[Image sets with object changes]
★ ★ ★ ★

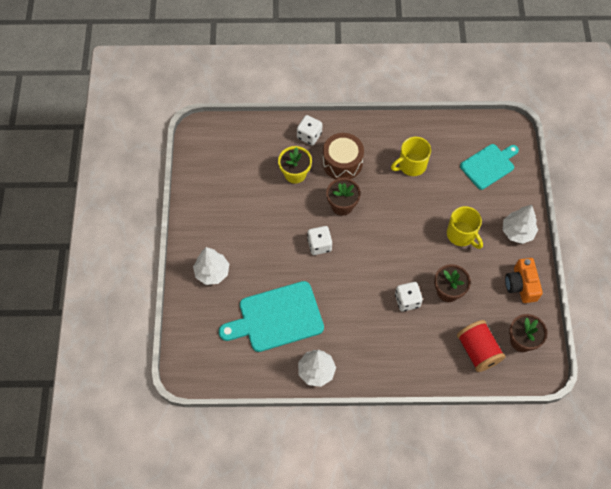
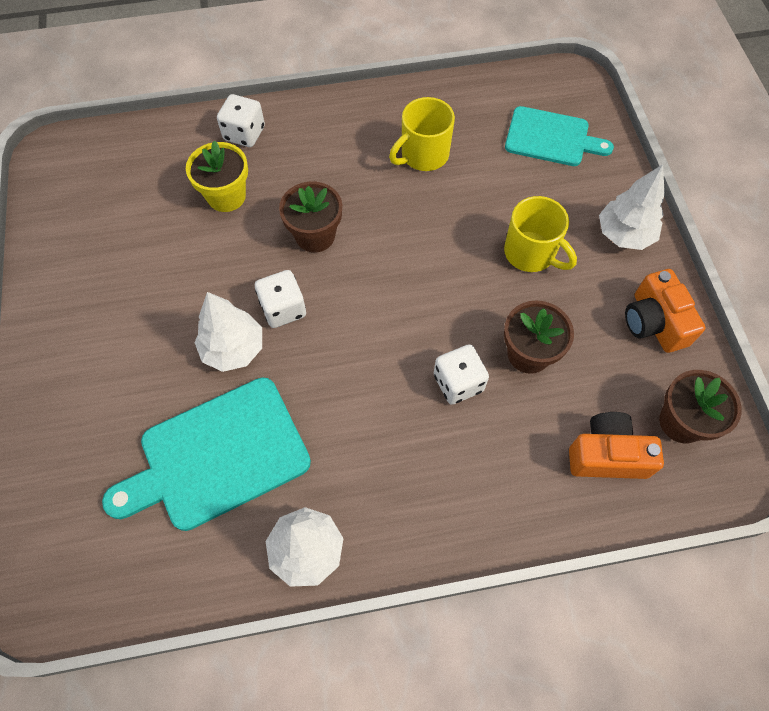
camera: 10 degrees left, 0 degrees up
(212, 272) = (86, 390): white tree -> white tree (233, 349)
(342, 162) = (306, 167): brown drum -> none
(478, 351) = (607, 455): red spool -> orange camera
(489, 165) = (551, 138): turquoise cutting board -> turquoise cutting board turned 60 degrees clockwise

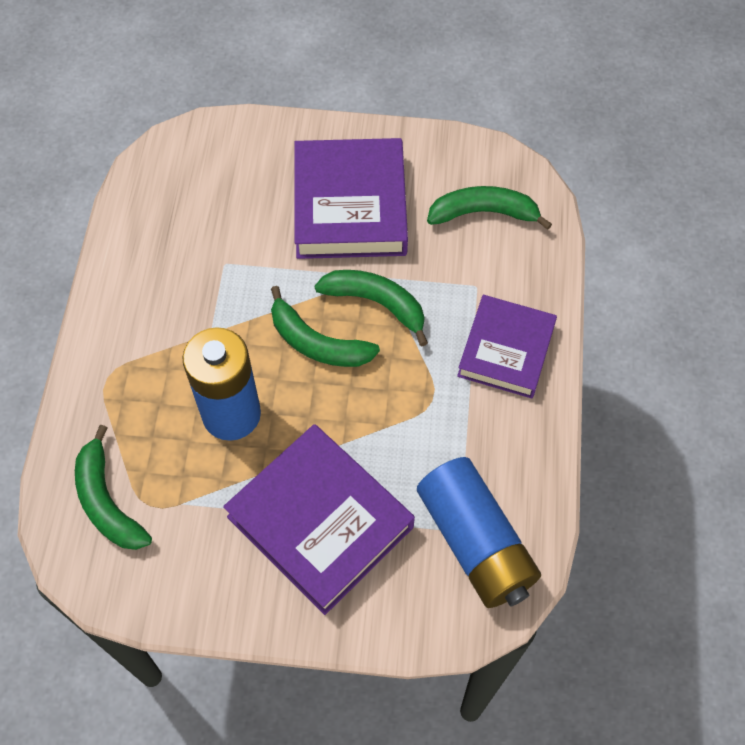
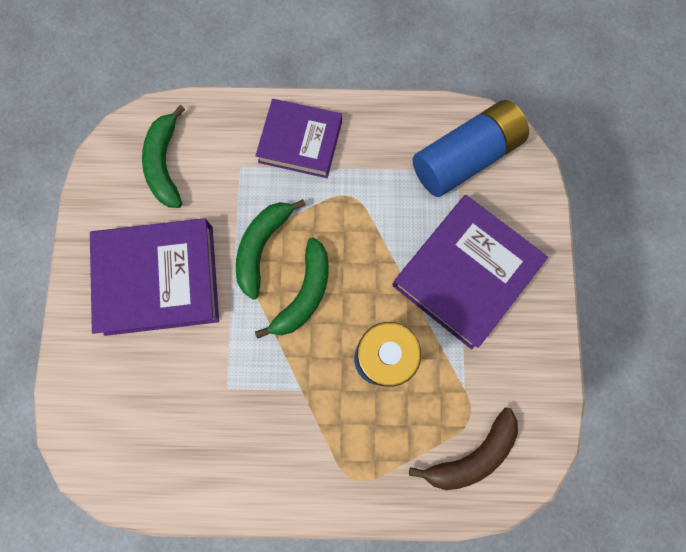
camera: 95 degrees left, 15 degrees up
(107, 501) = (472, 454): green banana -> brown banana

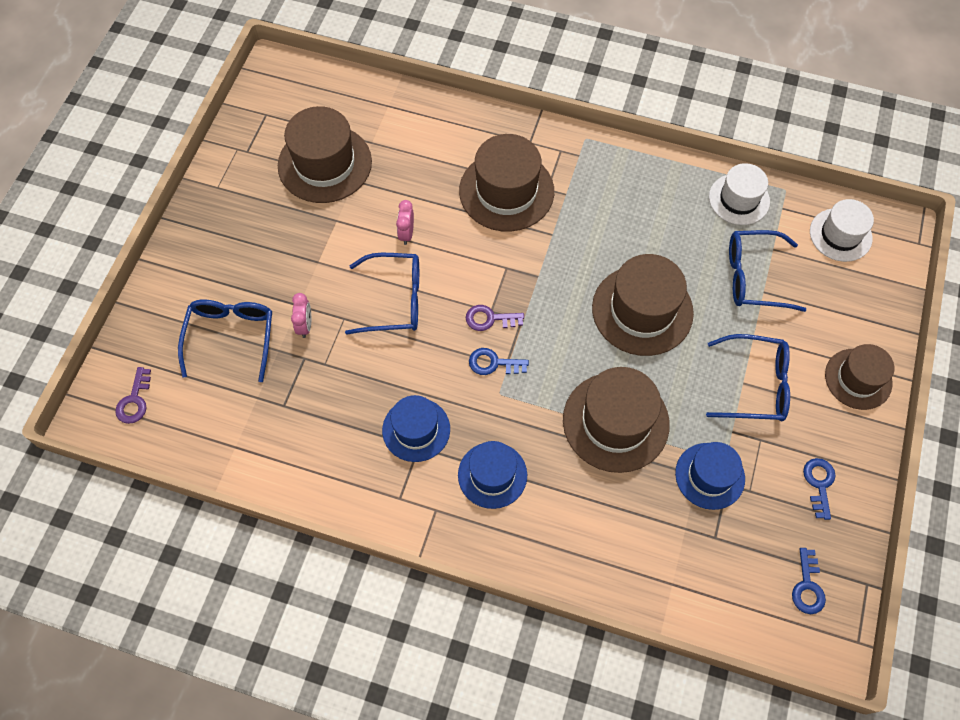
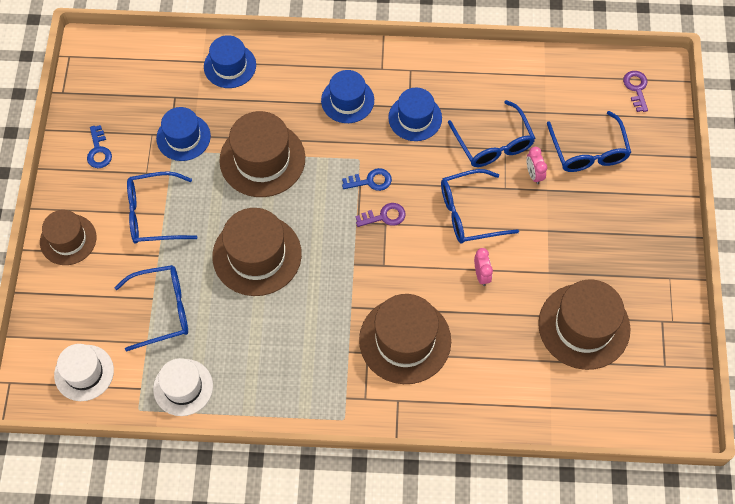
camera: 165 degrees right, 0 degrees up
(335, 373) = (493, 143): none -> blue glasses
(635, 566) = (230, 66): none -> blue hat
(807, 586) = (105, 81): blue key -> none

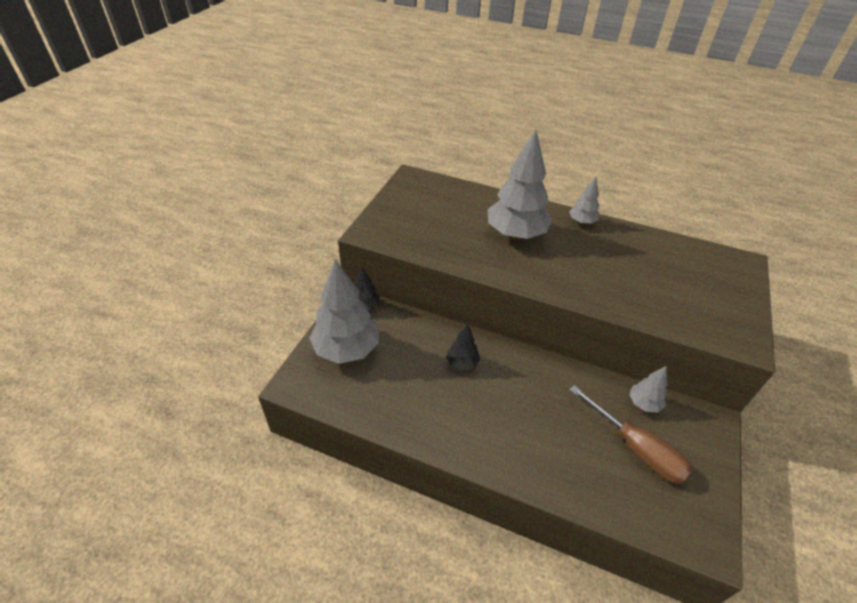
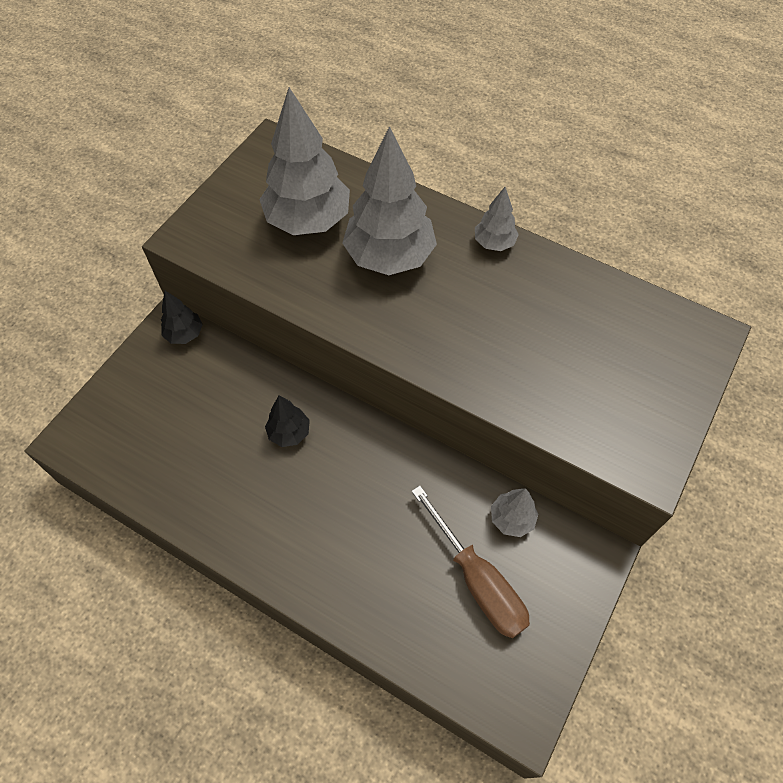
camera: 10 degrees right, 15 degrees up
(347, 349) = (146, 397): grey tree -> grey tree (308, 221)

★ ★ ★ ★

= Task directions =
All of the entries need to be retyped word for word, pictures excluded.

= Finished exercise =
camera: 10 degrees left, 0 degrees up
(212, 272) = (86, 390): white tree -> white tree (233, 349)
(342, 162) = (306, 167): brown drum -> none
(478, 351) = (607, 455): red spool -> orange camera
(489, 165) = (551, 138): turquoise cutting board -> turquoise cutting board turned 60 degrees clockwise

camera: 95 degrees left, 15 degrees up
(107, 501) = (472, 454): green banana -> brown banana

camera: 165 degrees right, 0 degrees up
(335, 373) = (493, 143): none -> blue glasses
(635, 566) = (230, 66): none -> blue hat
(807, 586) = (105, 81): blue key -> none

camera: 10 degrees right, 15 degrees up
(347, 349) = (146, 397): grey tree -> grey tree (308, 221)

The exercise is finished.